Everything in the listing that follows should be reproduced exactly except the pictures.

» RECORDED INFORMATION
....

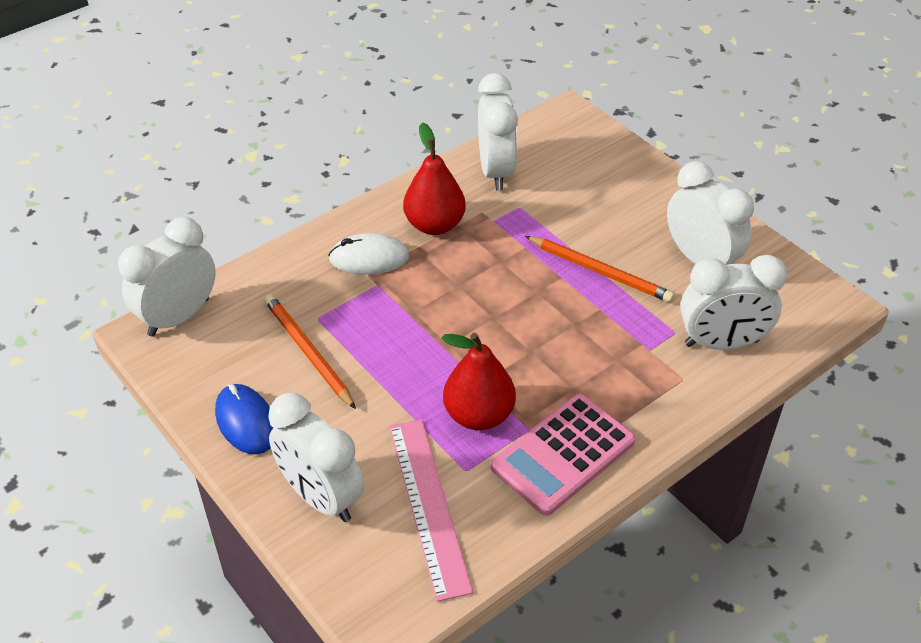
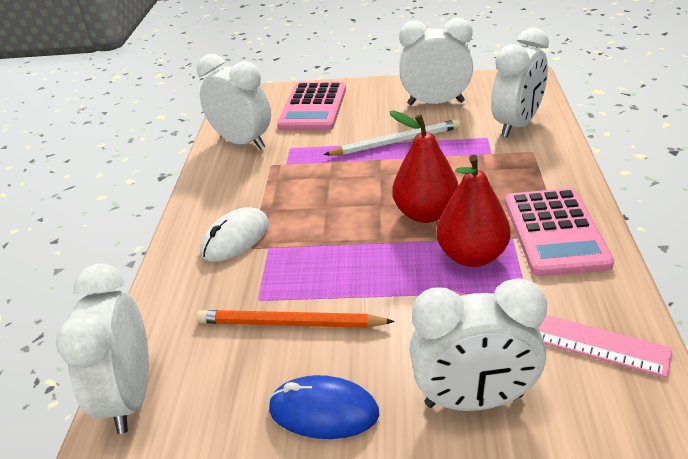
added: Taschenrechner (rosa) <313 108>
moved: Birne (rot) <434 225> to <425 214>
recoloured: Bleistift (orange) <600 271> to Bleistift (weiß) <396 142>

....

» PROBLEM SOLUTION
added: Taschenrechner (rosa) <313 108>
moved: Birne (rot) <434 225> to <425 214>
recoloured: Bleistift (orange) <600 271> to Bleistift (weiß) <396 142>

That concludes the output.